• [WHAT IS EXPECTED]: Using the listing below, output only the lines from the one that contains "camera: 50 degrees left, 5 degrees down" through the one that contains "turquoise cupcake [138,199,229,300]", inclusive, exactly as given and without images.

• [WORKING DATA]:
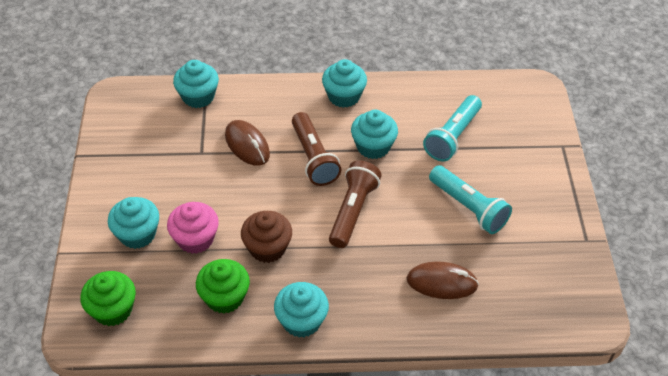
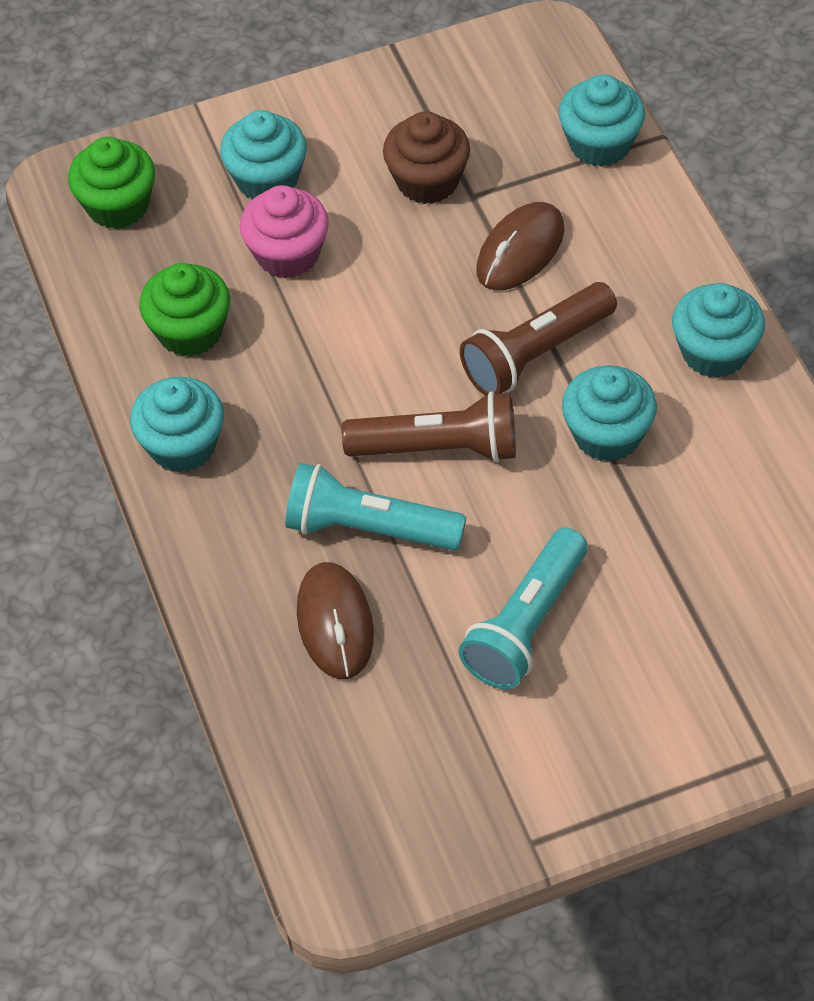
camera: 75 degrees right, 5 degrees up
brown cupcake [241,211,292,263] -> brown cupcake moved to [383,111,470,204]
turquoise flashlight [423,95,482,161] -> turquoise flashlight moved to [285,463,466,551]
--
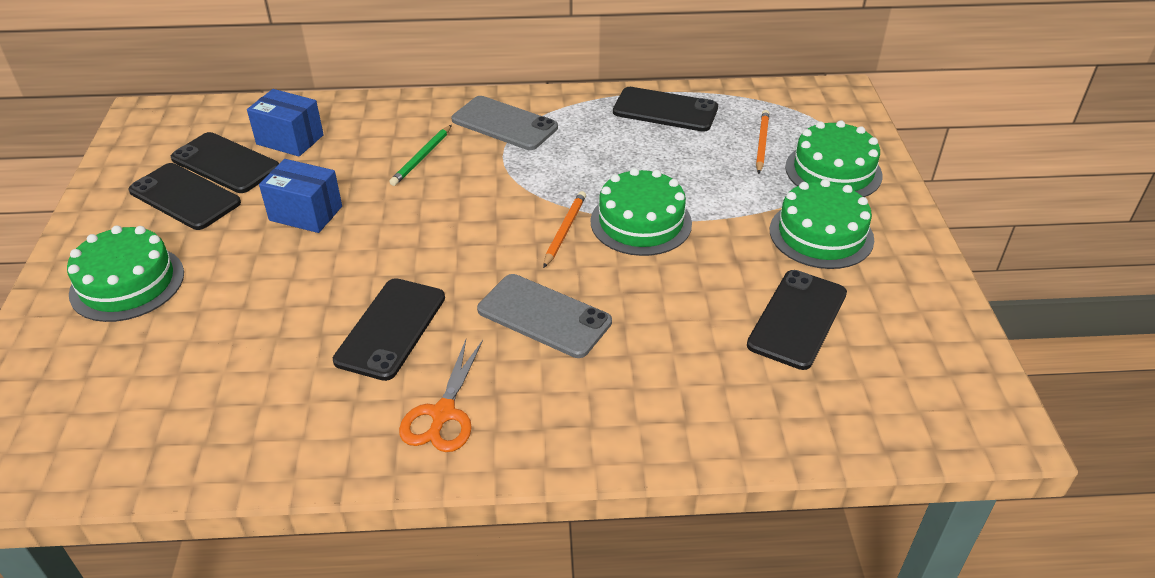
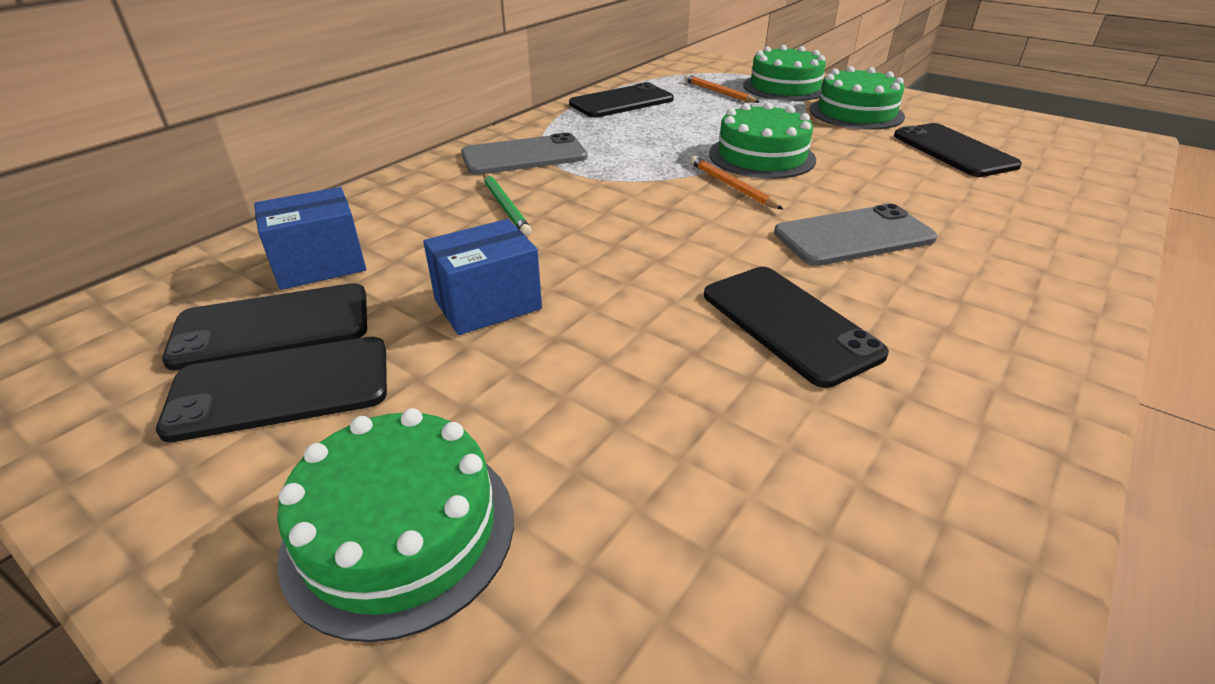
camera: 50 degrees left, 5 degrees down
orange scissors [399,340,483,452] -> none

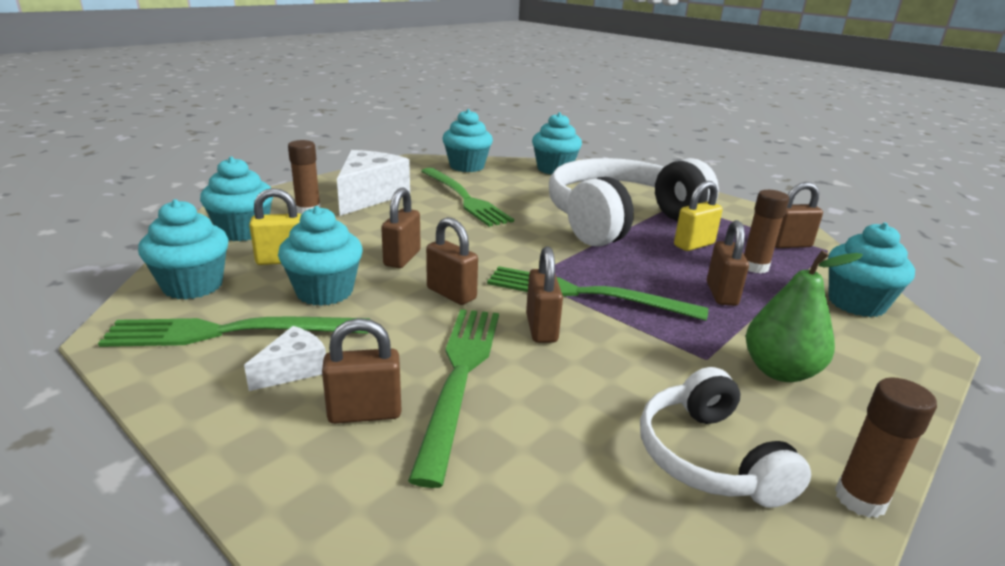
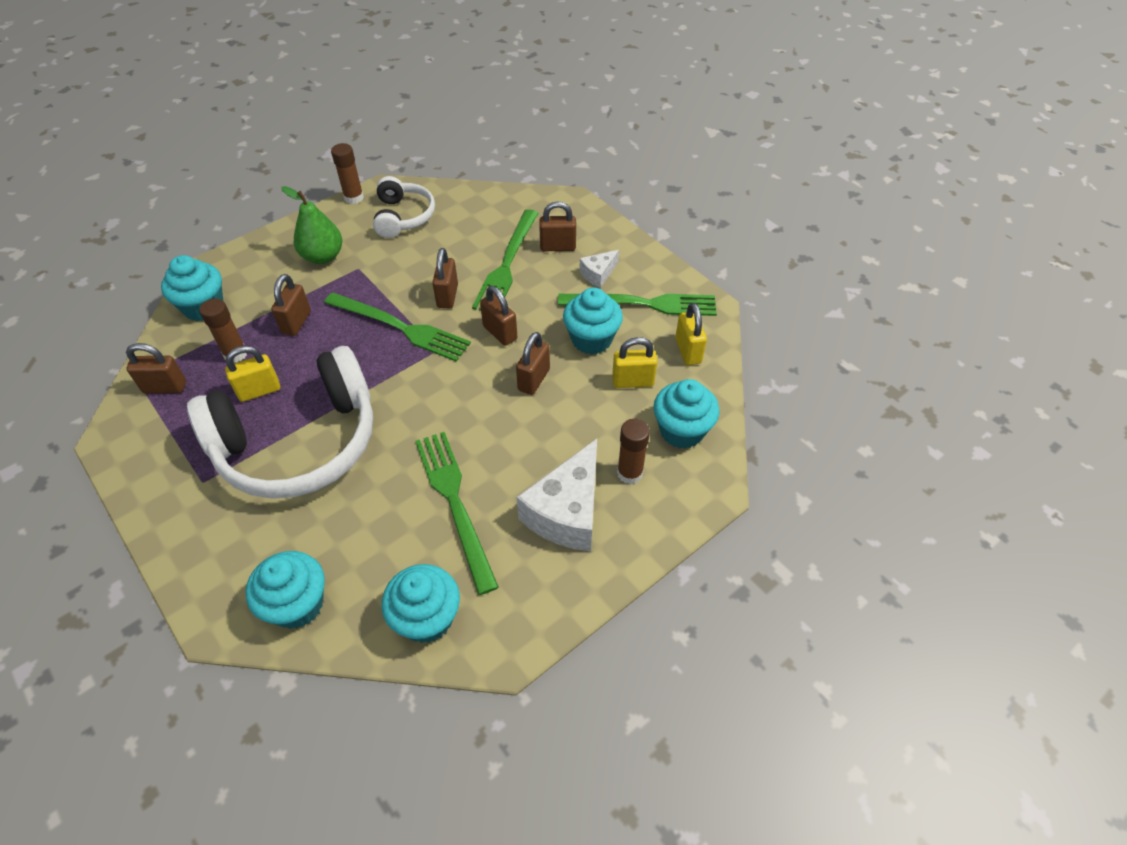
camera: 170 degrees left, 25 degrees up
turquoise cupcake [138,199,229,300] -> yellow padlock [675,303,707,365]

• [FINISHED EXERCISE]:
camera: 50 degrees left, 5 degrees down
orange scissors [399,340,483,452] -> none

camera: 170 degrees left, 25 degrees up
turquoise cupcake [138,199,229,300] -> yellow padlock [675,303,707,365]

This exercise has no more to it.